Work request »
Print the line that has "D5: LED blue" in it, then every remaining line of the data, exactly and without anything extra.

Records to process »
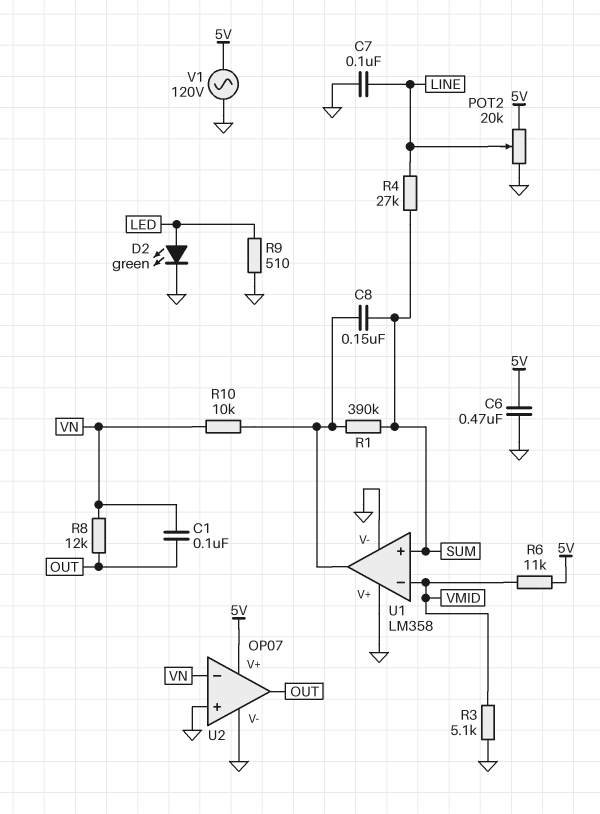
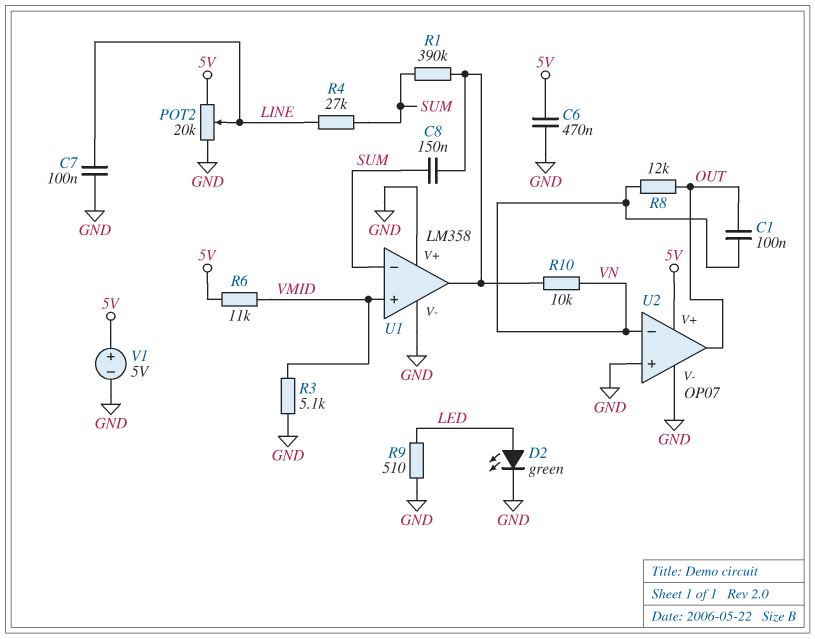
U1 pin in+: SUM -> VMID
U1 pin in-: VMID -> SUM
V1: AC 120V (5V, GND) -> 5V (plus 5V, minus GND)

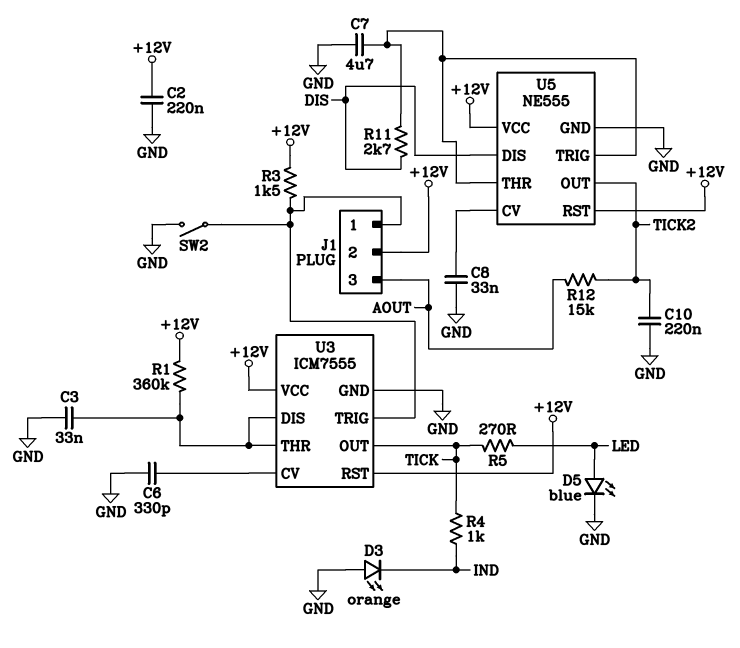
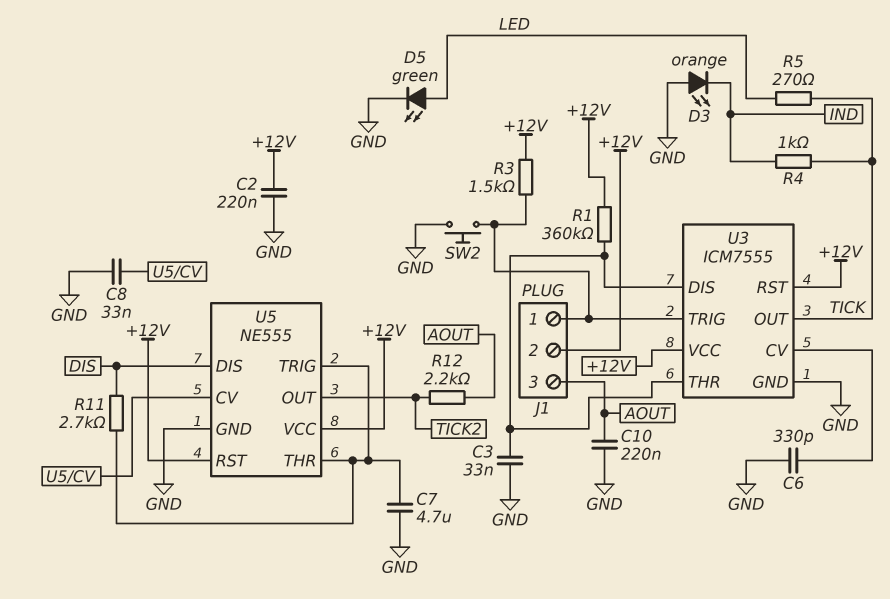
C10: 220nF (GND, TICK2) -> 220nF (AOUT, GND)
D5: LED blue (A LED, K GND) -> LED green (A LED, K GND)
R12: 15k (AOUT, TICK2) -> 2.2k (AOUT, TICK2)
SW2: switch (GND, J1/1) -> button (GND, J1/1)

Task response »
D5: LED blue (A LED, K GND) -> LED green (A LED, K GND)
R12: 15k (AOUT, TICK2) -> 2.2k (AOUT, TICK2)
SW2: switch (GND, J1/1) -> button (GND, J1/1)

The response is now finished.